**INSTRUCTIONS FOR THE TASK**
Using the records below, repeat exactly the lines from the one holding "red rolling pin: 2 -> 4" through the one holding "yellow cheese: 1 -> 3", both ends included, and no others.

*** Opening of EXERCISE DATA ***

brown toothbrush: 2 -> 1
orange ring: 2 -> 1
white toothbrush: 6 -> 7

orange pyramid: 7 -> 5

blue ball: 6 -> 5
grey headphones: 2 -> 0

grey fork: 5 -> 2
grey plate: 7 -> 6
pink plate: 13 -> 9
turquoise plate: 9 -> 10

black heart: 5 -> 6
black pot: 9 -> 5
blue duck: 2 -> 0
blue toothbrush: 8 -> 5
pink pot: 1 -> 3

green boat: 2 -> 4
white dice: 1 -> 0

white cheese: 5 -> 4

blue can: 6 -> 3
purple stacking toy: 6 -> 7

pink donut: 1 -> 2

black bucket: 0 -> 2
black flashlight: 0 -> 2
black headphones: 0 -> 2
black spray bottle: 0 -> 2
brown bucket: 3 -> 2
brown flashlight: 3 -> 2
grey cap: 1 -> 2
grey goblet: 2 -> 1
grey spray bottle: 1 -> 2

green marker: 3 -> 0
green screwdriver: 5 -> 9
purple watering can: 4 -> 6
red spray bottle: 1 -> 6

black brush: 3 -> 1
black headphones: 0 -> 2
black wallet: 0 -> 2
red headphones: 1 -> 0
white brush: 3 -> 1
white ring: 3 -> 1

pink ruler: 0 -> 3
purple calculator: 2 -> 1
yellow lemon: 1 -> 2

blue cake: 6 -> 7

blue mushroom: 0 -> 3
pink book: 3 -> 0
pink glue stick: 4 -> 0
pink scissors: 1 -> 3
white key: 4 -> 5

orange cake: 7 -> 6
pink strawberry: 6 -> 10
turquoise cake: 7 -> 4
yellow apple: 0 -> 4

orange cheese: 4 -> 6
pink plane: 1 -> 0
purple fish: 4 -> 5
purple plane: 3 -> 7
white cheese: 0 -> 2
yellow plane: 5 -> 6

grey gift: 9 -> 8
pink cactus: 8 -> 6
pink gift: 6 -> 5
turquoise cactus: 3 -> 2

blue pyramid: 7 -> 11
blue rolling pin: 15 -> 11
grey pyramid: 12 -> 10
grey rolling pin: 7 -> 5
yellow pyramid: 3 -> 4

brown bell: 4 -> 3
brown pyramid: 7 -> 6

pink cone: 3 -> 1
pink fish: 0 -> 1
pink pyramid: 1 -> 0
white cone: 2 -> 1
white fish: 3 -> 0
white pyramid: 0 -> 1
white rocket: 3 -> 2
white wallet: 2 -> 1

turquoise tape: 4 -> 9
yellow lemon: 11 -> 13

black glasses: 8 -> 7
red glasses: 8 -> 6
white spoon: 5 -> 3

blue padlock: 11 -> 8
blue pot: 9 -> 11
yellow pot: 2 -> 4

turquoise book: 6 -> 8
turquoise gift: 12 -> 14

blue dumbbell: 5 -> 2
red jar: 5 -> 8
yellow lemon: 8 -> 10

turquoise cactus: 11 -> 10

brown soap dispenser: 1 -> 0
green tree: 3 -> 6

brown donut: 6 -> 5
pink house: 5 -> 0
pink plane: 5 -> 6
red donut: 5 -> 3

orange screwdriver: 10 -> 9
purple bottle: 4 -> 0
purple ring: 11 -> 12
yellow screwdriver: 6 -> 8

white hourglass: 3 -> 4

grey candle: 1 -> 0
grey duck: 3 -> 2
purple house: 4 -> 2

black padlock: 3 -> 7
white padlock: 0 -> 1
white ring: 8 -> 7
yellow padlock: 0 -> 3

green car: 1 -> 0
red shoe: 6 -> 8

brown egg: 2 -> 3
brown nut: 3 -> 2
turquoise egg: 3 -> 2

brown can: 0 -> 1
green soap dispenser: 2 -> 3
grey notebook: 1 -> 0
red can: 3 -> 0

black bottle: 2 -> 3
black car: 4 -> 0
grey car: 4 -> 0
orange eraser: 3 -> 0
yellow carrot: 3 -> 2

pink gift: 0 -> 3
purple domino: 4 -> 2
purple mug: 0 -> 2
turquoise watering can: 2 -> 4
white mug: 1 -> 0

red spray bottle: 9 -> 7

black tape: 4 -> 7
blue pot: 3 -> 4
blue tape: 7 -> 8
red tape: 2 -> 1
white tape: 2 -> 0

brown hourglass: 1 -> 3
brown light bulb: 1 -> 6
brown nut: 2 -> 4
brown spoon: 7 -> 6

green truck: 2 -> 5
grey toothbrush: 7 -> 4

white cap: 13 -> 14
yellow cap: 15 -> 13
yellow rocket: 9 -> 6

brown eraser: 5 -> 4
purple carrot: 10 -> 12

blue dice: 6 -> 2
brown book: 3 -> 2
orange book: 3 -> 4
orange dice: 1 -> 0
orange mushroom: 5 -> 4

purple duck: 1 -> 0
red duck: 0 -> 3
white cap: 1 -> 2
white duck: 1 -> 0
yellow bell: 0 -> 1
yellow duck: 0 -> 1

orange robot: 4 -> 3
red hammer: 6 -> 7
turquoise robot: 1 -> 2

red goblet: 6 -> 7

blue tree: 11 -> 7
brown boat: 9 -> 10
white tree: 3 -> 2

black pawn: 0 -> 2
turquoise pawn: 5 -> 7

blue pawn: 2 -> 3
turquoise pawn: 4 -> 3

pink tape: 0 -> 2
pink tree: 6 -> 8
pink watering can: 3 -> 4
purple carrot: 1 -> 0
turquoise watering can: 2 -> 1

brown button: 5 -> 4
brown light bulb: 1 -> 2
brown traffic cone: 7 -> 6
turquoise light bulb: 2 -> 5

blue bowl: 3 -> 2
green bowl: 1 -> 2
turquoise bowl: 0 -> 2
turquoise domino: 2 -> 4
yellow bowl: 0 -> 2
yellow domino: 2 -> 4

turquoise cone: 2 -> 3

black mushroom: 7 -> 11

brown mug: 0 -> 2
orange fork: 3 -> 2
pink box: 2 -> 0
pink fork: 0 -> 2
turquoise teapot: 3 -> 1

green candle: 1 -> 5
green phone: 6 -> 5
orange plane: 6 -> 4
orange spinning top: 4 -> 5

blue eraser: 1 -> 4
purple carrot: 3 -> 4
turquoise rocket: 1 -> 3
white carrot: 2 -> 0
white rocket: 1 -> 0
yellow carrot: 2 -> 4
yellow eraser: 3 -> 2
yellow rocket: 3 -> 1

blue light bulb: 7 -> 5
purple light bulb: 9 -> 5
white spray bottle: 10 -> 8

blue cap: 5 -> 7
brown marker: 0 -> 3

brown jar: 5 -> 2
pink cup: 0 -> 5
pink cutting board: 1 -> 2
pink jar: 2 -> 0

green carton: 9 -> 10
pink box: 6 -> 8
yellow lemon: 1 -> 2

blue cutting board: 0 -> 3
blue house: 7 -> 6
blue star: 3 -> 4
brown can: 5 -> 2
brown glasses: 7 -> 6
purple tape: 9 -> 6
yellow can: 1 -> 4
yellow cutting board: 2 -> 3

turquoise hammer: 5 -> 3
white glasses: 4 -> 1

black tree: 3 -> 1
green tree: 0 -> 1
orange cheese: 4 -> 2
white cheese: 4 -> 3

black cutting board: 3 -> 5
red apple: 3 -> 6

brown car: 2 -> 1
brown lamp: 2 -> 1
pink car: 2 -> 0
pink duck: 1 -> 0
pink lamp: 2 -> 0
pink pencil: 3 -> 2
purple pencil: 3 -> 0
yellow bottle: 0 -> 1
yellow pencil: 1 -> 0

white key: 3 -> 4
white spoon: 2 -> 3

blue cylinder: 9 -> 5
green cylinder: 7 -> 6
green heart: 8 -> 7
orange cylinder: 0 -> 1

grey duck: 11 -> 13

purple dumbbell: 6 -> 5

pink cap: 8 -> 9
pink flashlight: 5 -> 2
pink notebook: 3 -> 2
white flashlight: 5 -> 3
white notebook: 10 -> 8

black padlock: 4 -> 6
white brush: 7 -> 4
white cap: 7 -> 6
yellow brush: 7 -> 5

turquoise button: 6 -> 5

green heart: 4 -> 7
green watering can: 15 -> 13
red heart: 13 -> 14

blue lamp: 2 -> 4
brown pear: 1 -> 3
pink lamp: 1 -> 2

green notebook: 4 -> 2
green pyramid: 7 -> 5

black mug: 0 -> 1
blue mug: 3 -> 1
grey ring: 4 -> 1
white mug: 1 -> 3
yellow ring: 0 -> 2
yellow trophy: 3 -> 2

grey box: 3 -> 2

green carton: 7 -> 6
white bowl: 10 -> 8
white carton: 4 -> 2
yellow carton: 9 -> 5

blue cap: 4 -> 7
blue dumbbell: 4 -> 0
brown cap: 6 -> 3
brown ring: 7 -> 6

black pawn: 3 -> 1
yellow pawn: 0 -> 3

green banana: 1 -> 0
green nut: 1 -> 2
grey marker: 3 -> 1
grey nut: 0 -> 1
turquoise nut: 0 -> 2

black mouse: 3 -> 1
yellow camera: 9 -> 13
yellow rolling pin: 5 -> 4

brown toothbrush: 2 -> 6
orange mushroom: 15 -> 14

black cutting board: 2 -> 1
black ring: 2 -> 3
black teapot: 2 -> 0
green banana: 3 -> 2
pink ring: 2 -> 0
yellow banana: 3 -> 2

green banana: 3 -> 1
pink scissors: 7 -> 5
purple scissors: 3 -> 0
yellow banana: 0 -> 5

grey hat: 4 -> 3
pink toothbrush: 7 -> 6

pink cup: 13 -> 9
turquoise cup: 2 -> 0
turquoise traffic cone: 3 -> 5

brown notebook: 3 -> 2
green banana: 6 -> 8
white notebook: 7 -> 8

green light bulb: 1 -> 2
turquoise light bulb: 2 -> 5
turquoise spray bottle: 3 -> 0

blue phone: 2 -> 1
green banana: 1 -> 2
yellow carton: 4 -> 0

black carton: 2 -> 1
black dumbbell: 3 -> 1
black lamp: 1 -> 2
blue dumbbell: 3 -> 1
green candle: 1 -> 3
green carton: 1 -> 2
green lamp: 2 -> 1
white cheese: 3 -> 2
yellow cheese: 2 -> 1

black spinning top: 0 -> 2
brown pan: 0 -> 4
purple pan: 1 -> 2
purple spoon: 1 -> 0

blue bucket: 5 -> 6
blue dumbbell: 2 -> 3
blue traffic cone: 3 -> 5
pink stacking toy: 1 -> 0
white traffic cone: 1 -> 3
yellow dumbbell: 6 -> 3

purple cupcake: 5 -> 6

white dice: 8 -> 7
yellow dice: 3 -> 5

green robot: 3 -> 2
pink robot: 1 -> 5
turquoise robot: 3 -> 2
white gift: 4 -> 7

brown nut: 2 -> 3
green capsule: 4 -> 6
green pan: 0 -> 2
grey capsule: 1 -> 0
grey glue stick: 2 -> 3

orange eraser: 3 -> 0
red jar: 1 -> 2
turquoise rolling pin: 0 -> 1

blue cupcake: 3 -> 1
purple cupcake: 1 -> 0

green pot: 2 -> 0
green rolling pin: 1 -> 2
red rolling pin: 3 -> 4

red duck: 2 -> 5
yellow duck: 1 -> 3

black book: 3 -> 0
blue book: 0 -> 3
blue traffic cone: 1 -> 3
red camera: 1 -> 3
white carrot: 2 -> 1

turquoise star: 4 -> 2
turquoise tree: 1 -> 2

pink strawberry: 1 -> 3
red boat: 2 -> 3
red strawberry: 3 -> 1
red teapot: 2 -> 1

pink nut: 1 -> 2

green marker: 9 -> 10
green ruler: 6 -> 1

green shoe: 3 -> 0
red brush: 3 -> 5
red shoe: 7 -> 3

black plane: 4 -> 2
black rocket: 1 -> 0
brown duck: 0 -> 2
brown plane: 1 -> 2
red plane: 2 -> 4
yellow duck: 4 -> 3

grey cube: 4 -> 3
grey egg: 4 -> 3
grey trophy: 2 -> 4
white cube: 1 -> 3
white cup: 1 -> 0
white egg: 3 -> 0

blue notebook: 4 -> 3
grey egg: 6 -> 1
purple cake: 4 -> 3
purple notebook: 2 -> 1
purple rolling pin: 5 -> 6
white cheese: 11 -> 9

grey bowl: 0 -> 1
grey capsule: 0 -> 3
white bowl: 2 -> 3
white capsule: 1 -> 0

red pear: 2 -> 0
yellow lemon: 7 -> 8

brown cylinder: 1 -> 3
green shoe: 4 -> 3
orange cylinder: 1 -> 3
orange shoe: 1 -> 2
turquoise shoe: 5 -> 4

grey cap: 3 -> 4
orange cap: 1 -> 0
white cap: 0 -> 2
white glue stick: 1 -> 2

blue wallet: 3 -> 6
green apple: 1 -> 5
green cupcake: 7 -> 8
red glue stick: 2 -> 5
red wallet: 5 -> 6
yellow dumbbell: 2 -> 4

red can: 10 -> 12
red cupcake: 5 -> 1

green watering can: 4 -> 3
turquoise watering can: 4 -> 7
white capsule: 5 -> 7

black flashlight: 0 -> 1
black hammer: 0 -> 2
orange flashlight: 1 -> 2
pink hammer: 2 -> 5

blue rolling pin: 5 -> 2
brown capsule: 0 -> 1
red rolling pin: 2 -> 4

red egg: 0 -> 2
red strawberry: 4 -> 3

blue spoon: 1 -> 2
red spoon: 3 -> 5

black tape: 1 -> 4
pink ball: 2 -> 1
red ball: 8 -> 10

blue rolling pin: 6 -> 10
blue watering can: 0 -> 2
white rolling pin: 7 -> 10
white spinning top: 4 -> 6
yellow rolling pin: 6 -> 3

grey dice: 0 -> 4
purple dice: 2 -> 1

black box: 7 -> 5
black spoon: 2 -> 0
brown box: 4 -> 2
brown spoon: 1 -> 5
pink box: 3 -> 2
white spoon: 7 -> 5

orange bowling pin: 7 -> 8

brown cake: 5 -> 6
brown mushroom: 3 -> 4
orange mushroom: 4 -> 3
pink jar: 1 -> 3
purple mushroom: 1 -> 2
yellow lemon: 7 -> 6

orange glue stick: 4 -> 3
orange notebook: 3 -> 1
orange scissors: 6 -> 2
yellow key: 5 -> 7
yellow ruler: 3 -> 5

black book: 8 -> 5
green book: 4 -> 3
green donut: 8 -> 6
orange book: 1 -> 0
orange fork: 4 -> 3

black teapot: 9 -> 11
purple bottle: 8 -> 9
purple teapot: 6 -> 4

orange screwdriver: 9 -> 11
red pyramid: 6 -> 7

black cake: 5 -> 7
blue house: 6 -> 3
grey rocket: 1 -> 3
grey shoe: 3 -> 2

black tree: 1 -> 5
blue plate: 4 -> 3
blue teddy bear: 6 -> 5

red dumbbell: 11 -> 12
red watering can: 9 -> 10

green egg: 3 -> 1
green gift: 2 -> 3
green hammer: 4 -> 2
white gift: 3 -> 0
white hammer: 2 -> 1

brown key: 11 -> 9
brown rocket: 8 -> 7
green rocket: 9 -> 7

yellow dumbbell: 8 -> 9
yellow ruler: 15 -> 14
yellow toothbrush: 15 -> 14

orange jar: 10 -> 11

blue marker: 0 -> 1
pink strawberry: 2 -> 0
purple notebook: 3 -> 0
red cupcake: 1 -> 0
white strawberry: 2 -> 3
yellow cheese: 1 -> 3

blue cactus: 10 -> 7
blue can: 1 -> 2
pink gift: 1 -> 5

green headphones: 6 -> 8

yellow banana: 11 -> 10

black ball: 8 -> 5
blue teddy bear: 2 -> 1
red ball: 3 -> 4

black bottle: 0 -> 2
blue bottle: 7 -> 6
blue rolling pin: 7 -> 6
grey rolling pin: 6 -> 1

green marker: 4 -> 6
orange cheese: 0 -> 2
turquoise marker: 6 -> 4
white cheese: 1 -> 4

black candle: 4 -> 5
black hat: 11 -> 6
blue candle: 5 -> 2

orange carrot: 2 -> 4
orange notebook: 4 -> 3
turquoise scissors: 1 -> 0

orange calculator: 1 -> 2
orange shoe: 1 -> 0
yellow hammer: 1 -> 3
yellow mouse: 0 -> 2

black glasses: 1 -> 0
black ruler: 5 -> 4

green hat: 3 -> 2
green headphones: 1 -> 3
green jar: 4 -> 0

*** Close of EXERCISE DATA ***

**RESPONSE FOR THIS EXERCISE**
red rolling pin: 2 -> 4

red egg: 0 -> 2
red strawberry: 4 -> 3

blue spoon: 1 -> 2
red spoon: 3 -> 5

black tape: 1 -> 4
pink ball: 2 -> 1
red ball: 8 -> 10

blue rolling pin: 6 -> 10
blue watering can: 0 -> 2
white rolling pin: 7 -> 10
white spinning top: 4 -> 6
yellow rolling pin: 6 -> 3

grey dice: 0 -> 4
purple dice: 2 -> 1

black box: 7 -> 5
black spoon: 2 -> 0
brown box: 4 -> 2
brown spoon: 1 -> 5
pink box: 3 -> 2
white spoon: 7 -> 5

orange bowling pin: 7 -> 8

brown cake: 5 -> 6
brown mushroom: 3 -> 4
orange mushroom: 4 -> 3
pink jar: 1 -> 3
purple mushroom: 1 -> 2
yellow lemon: 7 -> 6

orange glue stick: 4 -> 3
orange notebook: 3 -> 1
orange scissors: 6 -> 2
yellow key: 5 -> 7
yellow ruler: 3 -> 5

black book: 8 -> 5
green book: 4 -> 3
green donut: 8 -> 6
orange book: 1 -> 0
orange fork: 4 -> 3

black teapot: 9 -> 11
purple bottle: 8 -> 9
purple teapot: 6 -> 4

orange screwdriver: 9 -> 11
red pyramid: 6 -> 7

black cake: 5 -> 7
blue house: 6 -> 3
grey rocket: 1 -> 3
grey shoe: 3 -> 2

black tree: 1 -> 5
blue plate: 4 -> 3
blue teddy bear: 6 -> 5

red dumbbell: 11 -> 12
red watering can: 9 -> 10

green egg: 3 -> 1
green gift: 2 -> 3
green hammer: 4 -> 2
white gift: 3 -> 0
white hammer: 2 -> 1

brown key: 11 -> 9
brown rocket: 8 -> 7
green rocket: 9 -> 7

yellow dumbbell: 8 -> 9
yellow ruler: 15 -> 14
yellow toothbrush: 15 -> 14

orange jar: 10 -> 11

blue marker: 0 -> 1
pink strawberry: 2 -> 0
purple notebook: 3 -> 0
red cupcake: 1 -> 0
white strawberry: 2 -> 3
yellow cheese: 1 -> 3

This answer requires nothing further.